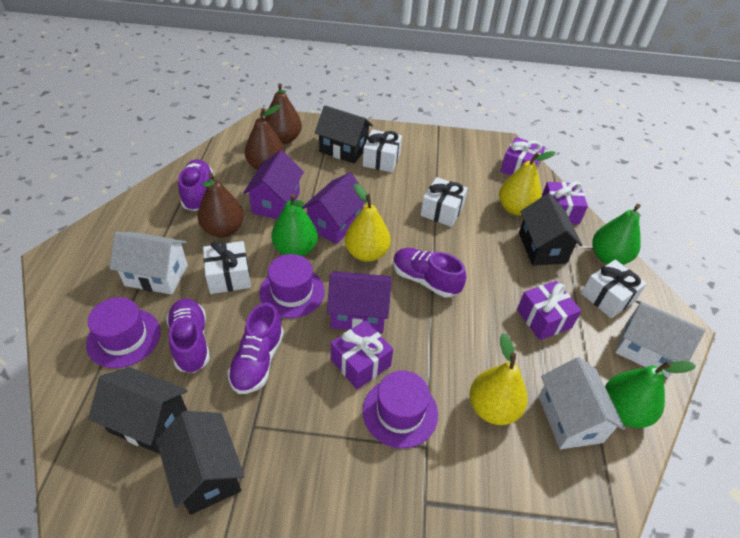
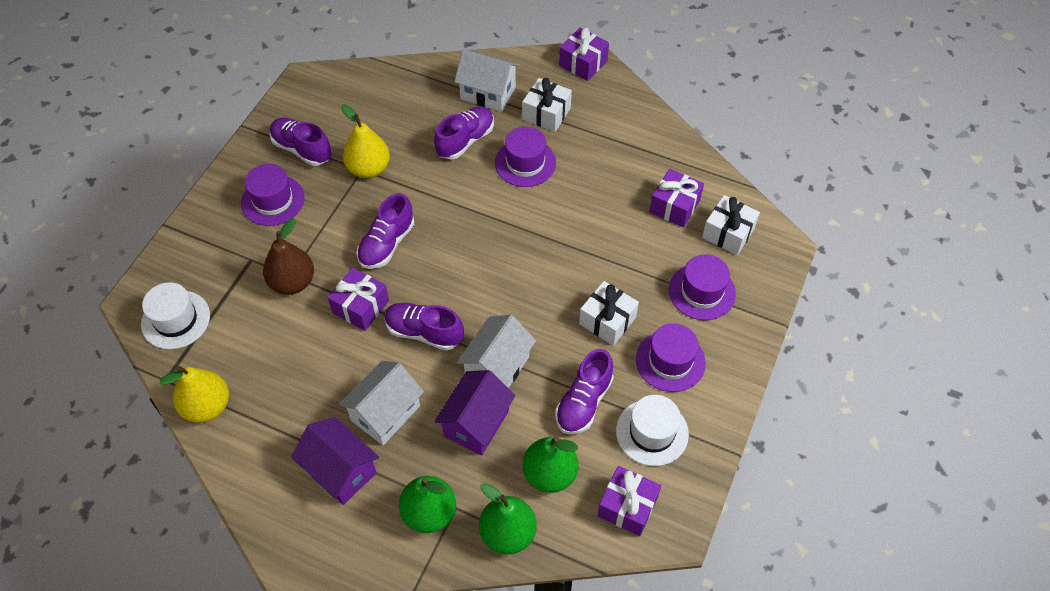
black house: 4 -> 0
brown pear: 3 -> 1
purple hat: 3 -> 4
purple house: 3 -> 2
purple shoe: 4 -> 5
white gift: 4 -> 3
white hat: 0 -> 2
yellow pear: 3 -> 2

> _Task item_: Tally the lines in the records above that contain the word "purple". Write the number and nothing else.

> _Completed exercise_: 3